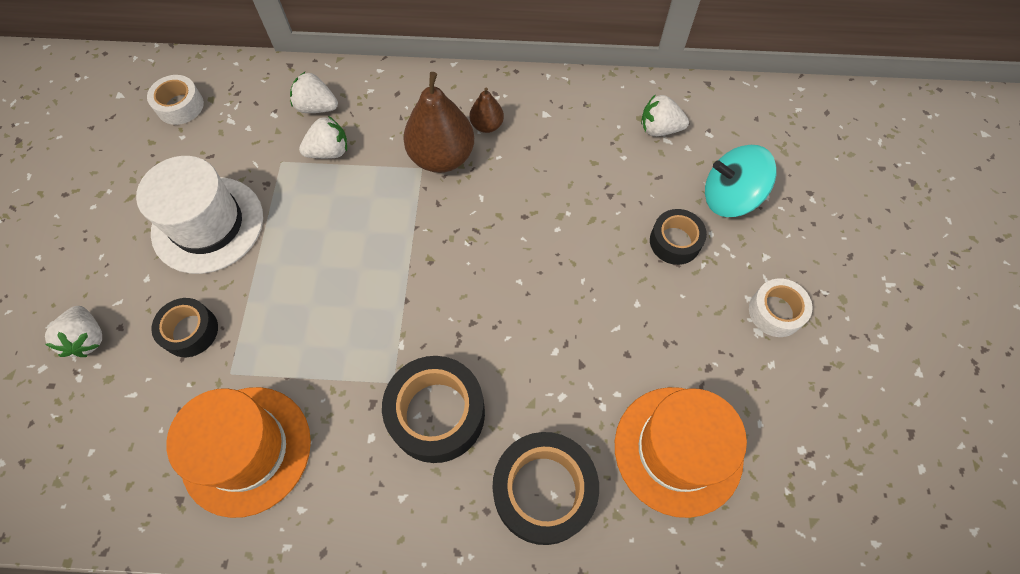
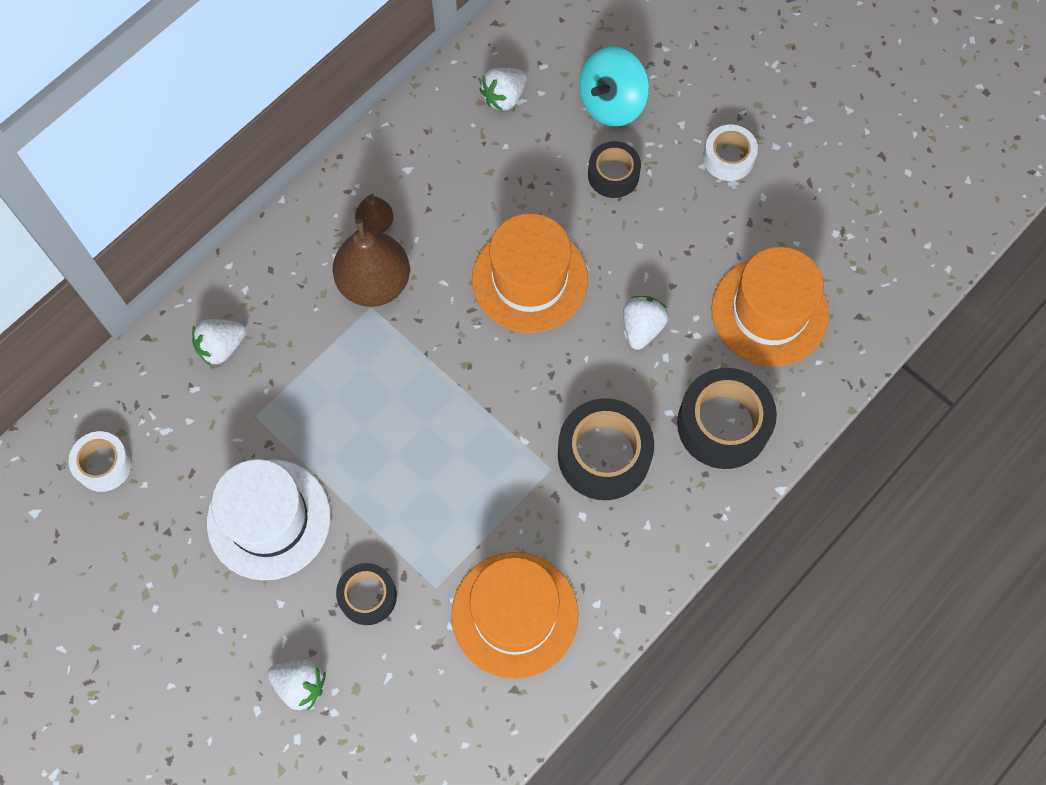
camera: 50 degrees left, 5 degrees up
(329, 151) = (282, 369): white strawberry -> white strawberry (642, 327)
(536, 249) = (529, 279): none -> orange hat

Directions:
Every line of the data above should be quoted exactly. Omit the pictures.

Exercise answer:
camera: 50 degrees left, 5 degrees up
(329, 151) = (282, 369): white strawberry -> white strawberry (642, 327)
(536, 249) = (529, 279): none -> orange hat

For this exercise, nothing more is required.